Work required:
Using the material below, return exactly the lines between the one holding "pink rabakux (no. 2 from left)" and the one holding "- toothbrush/grey (no. 1 from left) centre", inclusive, and no others.
•••••
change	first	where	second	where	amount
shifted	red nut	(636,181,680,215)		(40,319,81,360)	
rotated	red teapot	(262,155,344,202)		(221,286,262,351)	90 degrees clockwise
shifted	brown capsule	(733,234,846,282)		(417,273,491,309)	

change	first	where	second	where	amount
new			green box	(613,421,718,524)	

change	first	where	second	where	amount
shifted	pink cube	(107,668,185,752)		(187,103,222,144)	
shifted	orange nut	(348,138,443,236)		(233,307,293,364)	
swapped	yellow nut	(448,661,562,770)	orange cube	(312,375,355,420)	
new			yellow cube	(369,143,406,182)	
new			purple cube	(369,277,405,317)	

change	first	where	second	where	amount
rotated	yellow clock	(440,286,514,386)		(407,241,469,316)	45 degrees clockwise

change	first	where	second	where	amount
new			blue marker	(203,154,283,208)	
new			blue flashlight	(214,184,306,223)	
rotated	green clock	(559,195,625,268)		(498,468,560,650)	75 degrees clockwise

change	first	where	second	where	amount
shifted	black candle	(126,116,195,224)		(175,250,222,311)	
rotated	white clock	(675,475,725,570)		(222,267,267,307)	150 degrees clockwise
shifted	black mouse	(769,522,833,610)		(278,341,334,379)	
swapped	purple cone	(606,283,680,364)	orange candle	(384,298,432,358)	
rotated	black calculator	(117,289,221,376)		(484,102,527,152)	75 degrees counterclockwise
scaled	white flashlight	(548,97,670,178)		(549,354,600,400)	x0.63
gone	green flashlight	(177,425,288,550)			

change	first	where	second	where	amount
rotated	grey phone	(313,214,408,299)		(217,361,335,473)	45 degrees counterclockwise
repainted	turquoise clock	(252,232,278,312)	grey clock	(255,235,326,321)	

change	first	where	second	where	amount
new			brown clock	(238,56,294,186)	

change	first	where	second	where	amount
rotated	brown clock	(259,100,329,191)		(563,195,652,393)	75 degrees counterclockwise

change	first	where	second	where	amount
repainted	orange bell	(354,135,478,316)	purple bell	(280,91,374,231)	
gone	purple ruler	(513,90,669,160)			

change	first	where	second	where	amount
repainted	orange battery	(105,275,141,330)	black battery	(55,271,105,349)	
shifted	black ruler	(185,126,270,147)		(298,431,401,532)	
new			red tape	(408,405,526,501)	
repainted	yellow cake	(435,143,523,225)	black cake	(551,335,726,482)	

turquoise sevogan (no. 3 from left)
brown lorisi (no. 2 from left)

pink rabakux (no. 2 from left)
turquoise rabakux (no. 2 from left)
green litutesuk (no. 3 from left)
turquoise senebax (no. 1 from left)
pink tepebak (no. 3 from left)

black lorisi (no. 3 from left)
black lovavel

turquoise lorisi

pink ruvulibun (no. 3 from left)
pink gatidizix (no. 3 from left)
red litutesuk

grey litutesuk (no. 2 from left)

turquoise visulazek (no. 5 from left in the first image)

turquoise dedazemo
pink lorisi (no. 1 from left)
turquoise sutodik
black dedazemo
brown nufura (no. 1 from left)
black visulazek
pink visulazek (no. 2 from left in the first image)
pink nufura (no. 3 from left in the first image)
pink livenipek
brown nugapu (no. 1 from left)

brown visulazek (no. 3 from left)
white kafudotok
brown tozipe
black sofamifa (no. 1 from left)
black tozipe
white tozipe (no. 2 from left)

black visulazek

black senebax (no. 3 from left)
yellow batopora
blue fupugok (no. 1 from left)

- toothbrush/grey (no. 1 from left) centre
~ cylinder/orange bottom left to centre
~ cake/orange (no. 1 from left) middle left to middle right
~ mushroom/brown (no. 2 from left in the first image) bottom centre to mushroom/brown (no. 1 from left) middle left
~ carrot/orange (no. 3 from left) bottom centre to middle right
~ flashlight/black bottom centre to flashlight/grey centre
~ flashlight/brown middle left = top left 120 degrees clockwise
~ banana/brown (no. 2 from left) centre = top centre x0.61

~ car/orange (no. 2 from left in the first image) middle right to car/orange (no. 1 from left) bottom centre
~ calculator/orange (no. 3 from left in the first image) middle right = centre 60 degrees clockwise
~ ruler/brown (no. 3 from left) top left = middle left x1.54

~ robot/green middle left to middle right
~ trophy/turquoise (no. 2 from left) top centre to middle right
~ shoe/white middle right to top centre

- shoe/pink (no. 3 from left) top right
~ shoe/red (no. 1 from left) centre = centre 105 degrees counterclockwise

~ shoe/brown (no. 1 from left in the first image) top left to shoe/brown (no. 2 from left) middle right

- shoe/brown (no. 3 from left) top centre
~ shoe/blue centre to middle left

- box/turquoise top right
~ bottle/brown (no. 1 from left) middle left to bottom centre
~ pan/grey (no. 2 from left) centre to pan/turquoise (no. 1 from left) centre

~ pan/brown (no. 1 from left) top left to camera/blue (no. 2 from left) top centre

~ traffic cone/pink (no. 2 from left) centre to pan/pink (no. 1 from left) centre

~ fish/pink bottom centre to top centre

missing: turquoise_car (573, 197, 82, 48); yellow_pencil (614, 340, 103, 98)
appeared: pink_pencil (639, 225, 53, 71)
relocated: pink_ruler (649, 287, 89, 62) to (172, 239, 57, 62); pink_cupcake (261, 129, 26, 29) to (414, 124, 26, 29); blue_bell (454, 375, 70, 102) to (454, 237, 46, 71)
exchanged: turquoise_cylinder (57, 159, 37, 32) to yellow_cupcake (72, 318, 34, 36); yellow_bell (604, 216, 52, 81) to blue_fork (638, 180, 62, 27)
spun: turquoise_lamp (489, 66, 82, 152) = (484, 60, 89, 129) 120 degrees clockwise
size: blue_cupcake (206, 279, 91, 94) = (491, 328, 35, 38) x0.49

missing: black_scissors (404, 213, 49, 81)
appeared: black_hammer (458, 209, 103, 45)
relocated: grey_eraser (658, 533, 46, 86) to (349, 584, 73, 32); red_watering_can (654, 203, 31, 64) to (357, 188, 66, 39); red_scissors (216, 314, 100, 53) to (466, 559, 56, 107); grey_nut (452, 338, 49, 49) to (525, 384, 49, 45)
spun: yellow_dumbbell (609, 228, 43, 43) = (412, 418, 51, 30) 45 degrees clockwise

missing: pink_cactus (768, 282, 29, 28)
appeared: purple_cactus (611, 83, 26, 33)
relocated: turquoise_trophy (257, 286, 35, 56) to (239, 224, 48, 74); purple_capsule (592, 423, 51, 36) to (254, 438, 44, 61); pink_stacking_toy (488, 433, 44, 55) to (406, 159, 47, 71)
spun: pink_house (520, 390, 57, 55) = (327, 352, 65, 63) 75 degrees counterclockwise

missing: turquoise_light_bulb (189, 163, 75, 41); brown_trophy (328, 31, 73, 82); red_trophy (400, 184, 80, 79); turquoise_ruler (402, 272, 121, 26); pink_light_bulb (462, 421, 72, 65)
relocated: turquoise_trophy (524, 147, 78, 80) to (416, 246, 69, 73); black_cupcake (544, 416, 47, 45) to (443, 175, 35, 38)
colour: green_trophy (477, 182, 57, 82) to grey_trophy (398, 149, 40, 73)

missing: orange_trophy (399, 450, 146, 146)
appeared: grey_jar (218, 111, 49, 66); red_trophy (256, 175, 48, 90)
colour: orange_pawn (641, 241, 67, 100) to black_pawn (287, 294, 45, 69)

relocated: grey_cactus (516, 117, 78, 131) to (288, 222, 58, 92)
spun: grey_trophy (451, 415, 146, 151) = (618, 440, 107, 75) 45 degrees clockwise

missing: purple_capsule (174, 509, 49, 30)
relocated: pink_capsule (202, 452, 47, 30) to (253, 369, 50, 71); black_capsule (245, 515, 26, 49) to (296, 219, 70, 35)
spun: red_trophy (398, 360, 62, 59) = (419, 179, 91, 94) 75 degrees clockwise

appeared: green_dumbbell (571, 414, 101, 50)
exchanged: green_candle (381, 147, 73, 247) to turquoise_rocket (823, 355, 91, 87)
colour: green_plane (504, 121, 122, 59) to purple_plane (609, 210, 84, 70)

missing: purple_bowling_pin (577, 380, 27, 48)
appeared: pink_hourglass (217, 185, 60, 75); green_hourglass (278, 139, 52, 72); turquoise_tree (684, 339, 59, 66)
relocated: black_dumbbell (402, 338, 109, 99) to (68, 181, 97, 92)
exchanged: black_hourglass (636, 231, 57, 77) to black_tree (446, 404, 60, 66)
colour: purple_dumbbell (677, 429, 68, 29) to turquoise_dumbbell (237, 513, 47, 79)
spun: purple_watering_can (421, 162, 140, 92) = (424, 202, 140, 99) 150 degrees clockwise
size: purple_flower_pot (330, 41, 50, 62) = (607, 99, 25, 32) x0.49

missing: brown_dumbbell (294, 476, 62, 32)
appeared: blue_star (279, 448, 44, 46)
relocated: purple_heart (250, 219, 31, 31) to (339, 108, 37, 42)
•••••
Task answer:
pink rabakux (no. 2 from left)
turquoise rabakux (no. 2 from left)
green litutesuk (no. 3 from left)
turquoise senebax (no. 1 from left)
pink tepebak (no. 3 from left)

black lorisi (no. 3 from left)
black lovavel

turquoise lorisi

pink ruvulibun (no. 3 from left)
pink gatidizix (no. 3 from left)
red litutesuk

grey litutesuk (no. 2 from left)

turquoise visulazek (no. 5 from left in the first image)

turquoise dedazemo
pink lorisi (no. 1 from left)
turquoise sutodik
black dedazemo
brown nufura (no. 1 from left)
black visulazek
pink visulazek (no. 2 from left in the first image)
pink nufura (no. 3 from left in the first image)
pink livenipek
brown nugapu (no. 1 from left)

brown visulazek (no. 3 from left)
white kafudotok
brown tozipe
black sofamifa (no. 1 from left)
black tozipe
white tozipe (no. 2 from left)

black visulazek

black senebax (no. 3 from left)
yellow batopora
blue fupugok (no. 1 from left)

- toothbrush/grey (no. 1 from left) centre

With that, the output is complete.